TASK INSTRUCTIONS
Down to the last line, write out the entries below exactly and omit all pictures.

(Scene image comparisons)
========

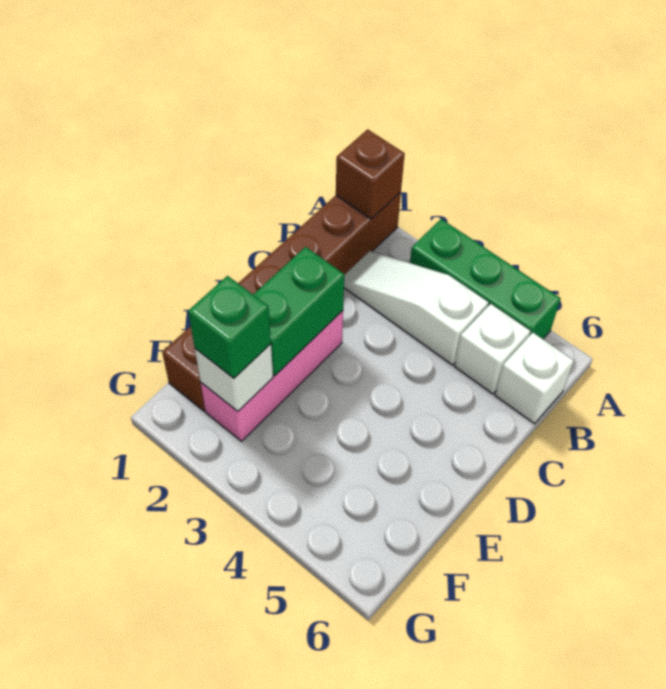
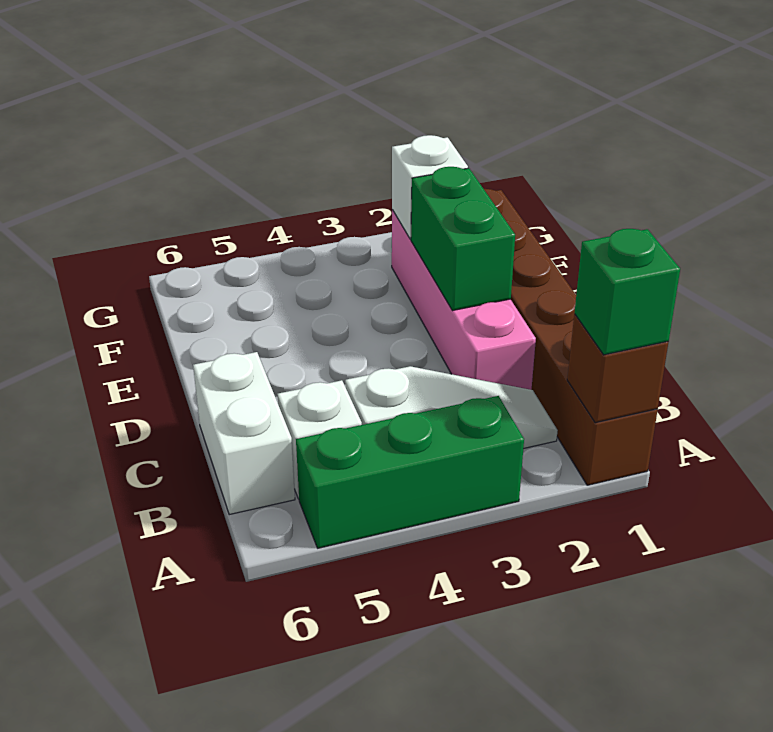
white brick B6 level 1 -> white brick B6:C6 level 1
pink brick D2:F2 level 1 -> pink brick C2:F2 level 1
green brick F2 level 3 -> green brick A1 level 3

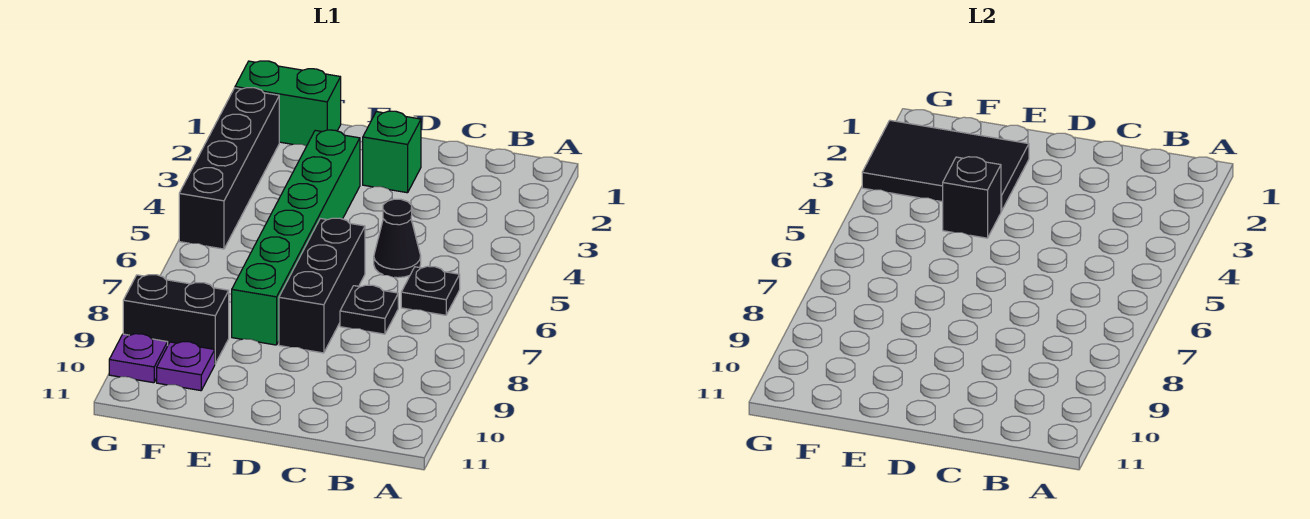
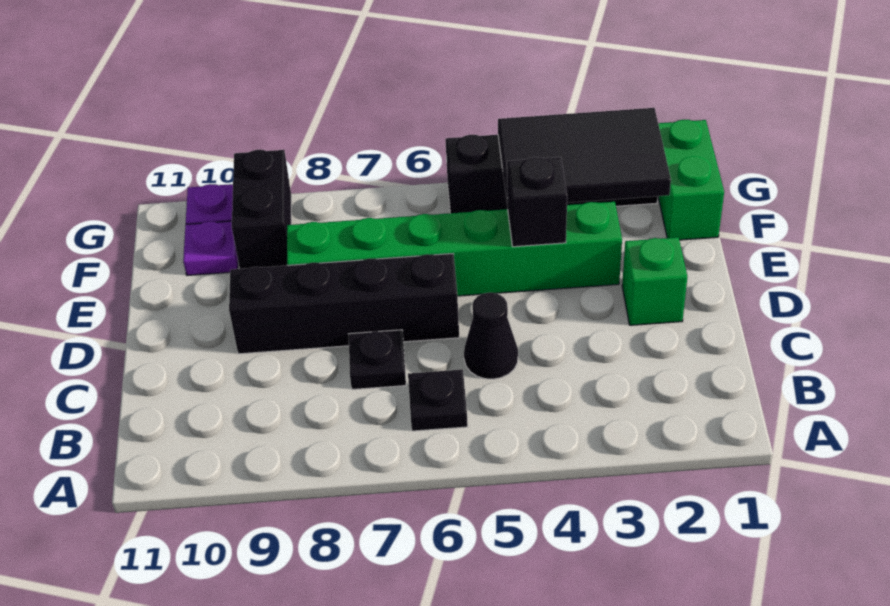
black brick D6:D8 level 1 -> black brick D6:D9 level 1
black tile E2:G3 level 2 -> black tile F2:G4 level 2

========

SOLUTION TO THIS TASK
white brick B6 level 1 -> white brick B6:C6 level 1
pink brick D2:F2 level 1 -> pink brick C2:F2 level 1
green brick F2 level 3 -> green brick A1 level 3

black brick D6:D8 level 1 -> black brick D6:D9 level 1
black tile E2:G3 level 2 -> black tile F2:G4 level 2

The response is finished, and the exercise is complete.